What needs to be done »
Set down exactly the lines that run from the one containing "tan brick K8:N8" to the end of the material below, both included, without pictures.

Input material »
☆ ☆ ☆ ☆ ☆

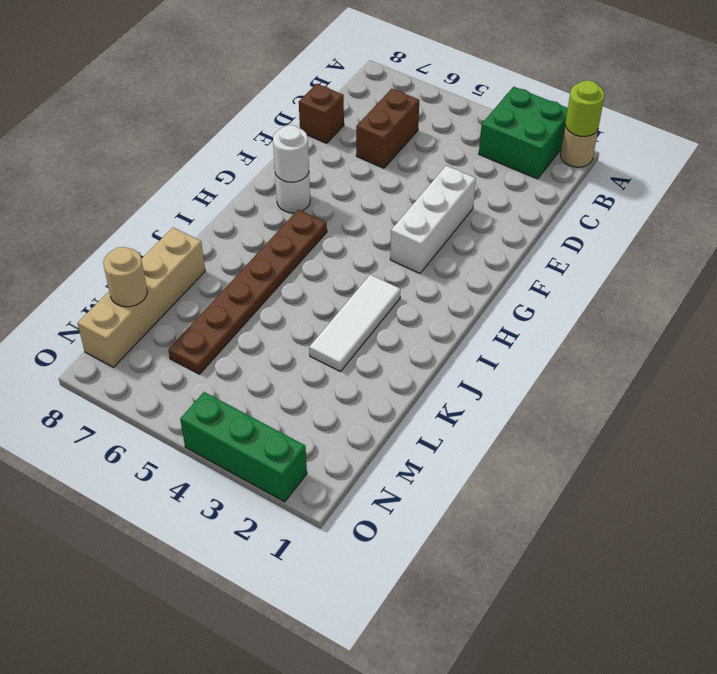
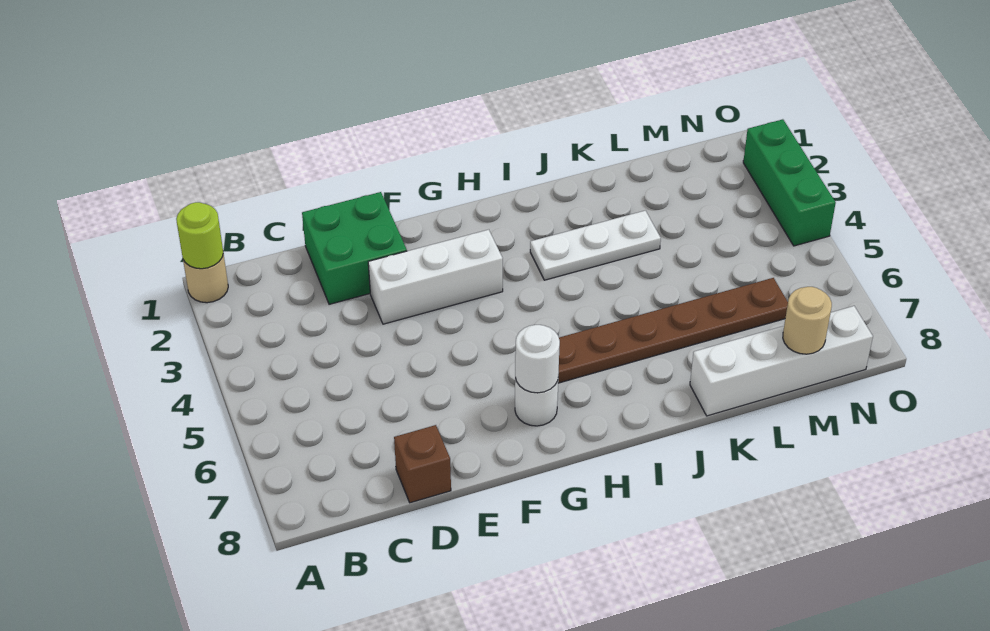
green brick A2:B3 level 1 -> green brick D1:E2 level 1
brown brick C6:D6 level 1 -> none
white tile I3:K3 level 1 -> white plate I3:K3 level 1
tan brick K8:N8 level 1 -> white brick K8:N8 level 1

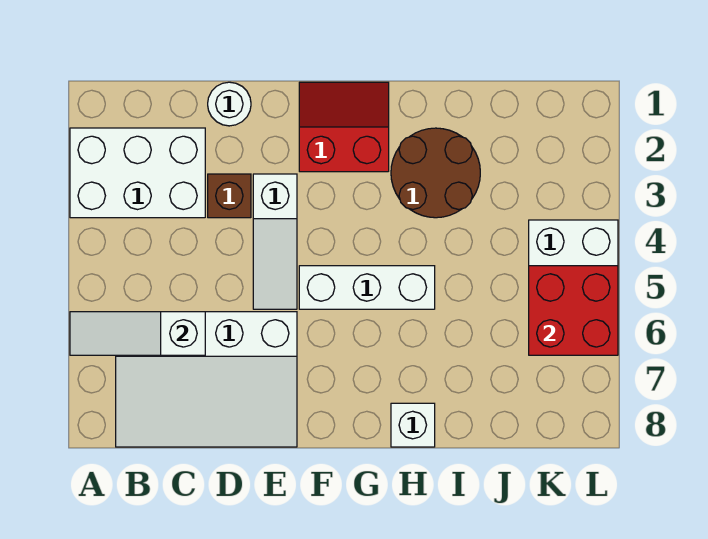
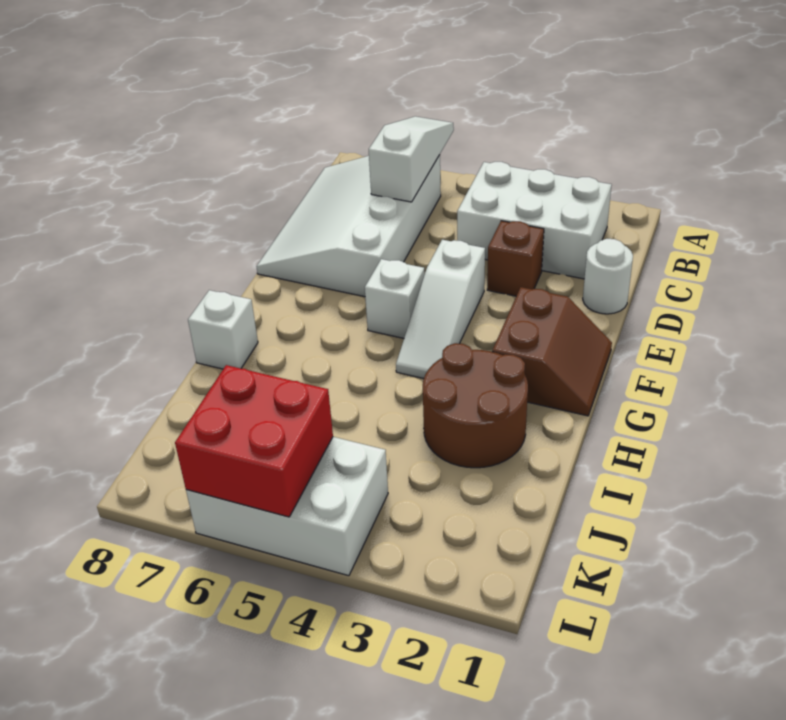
white brick A2:C3 level 1 -> white brick B2:C4 level 1
white slope E3:E5 level 1 top 3 -> white slope E4:G4 level 1 top E
red slope F1:G2 level 1 top 2 -> brown slope F1:G2 level 1 top 2
white brick F5:H5 level 1 -> white brick F5 level 1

☆ ☆ ☆ ☆ ☆

Result of the task »
tan brick K8:N8 level 1 -> white brick K8:N8 level 1

white brick A2:C3 level 1 -> white brick B2:C4 level 1
white slope E3:E5 level 1 top 3 -> white slope E4:G4 level 1 top E
red slope F1:G2 level 1 top 2 -> brown slope F1:G2 level 1 top 2
white brick F5:H5 level 1 -> white brick F5 level 1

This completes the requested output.